What you are asked to do:
Among the entries below, find the lines that contain the string "none". State only how many there are.

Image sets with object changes
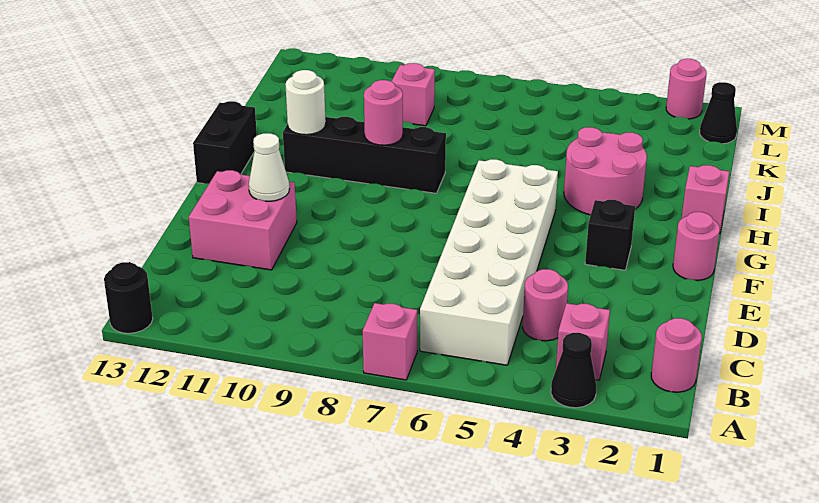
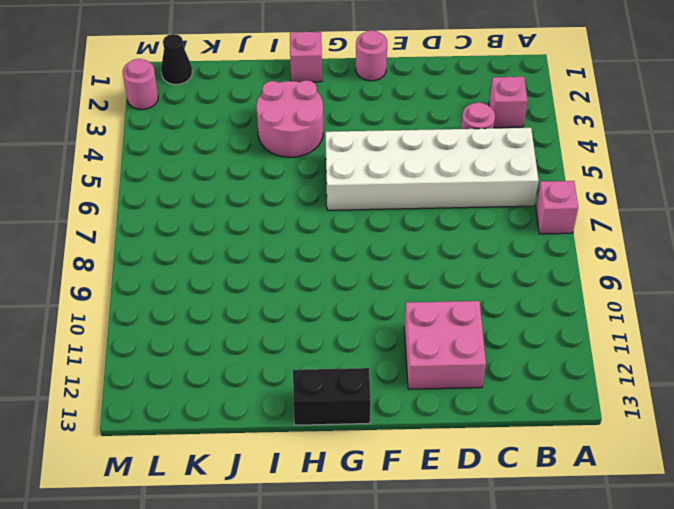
none -> black 1x1 cone [551,333,596,408]
none -> black 1x1 round brick [104,262,153,333]
none -> pink 1x1 round brick [651,318,702,392]

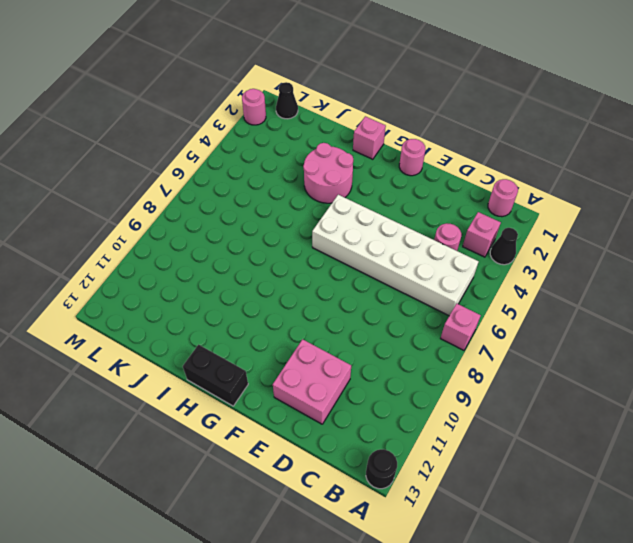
none -> black 1x1 brick [585,200,635,270]
none -> black 1x4 brick [283,117,446,193]
none -> pink 1x1 brick [392,63,435,126]

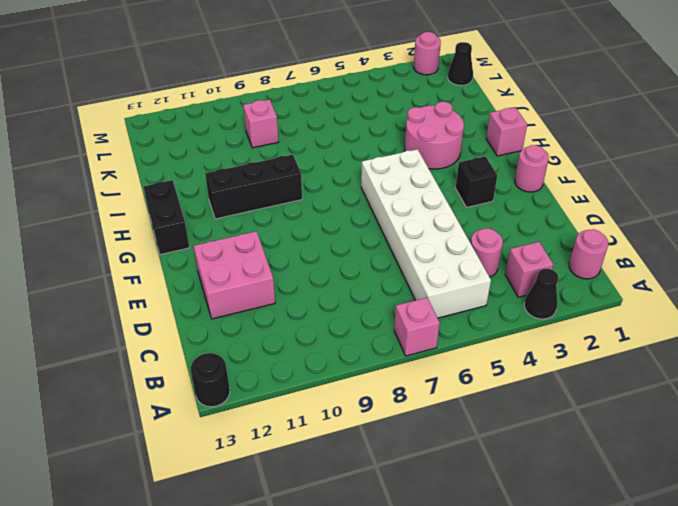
black 1x3 brick [205,155,302,219] -> black 1x4 brick [283,117,446,193]
none -> white 1x1 cone [249,133,289,201]
none -> pink 1x1 round brick [364,80,403,145]
none -> white 1x1 round brick [285,70,326,135]

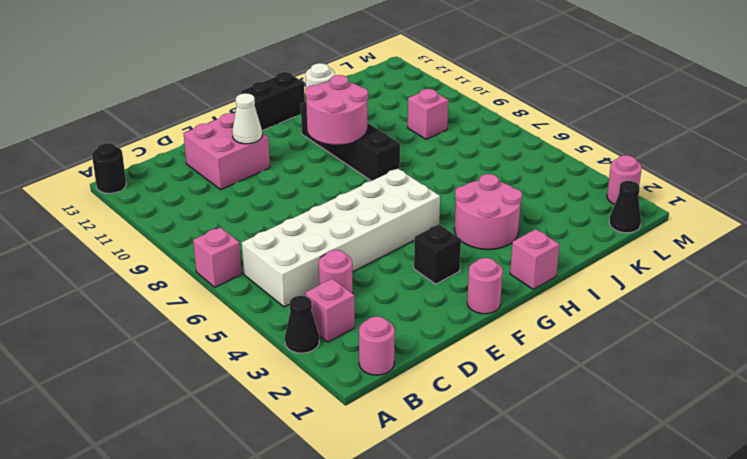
pink 2x2 round brick [305,75,368,145] -> pink 1x1 round brick [364,80,403,145]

Answer to the problem:
9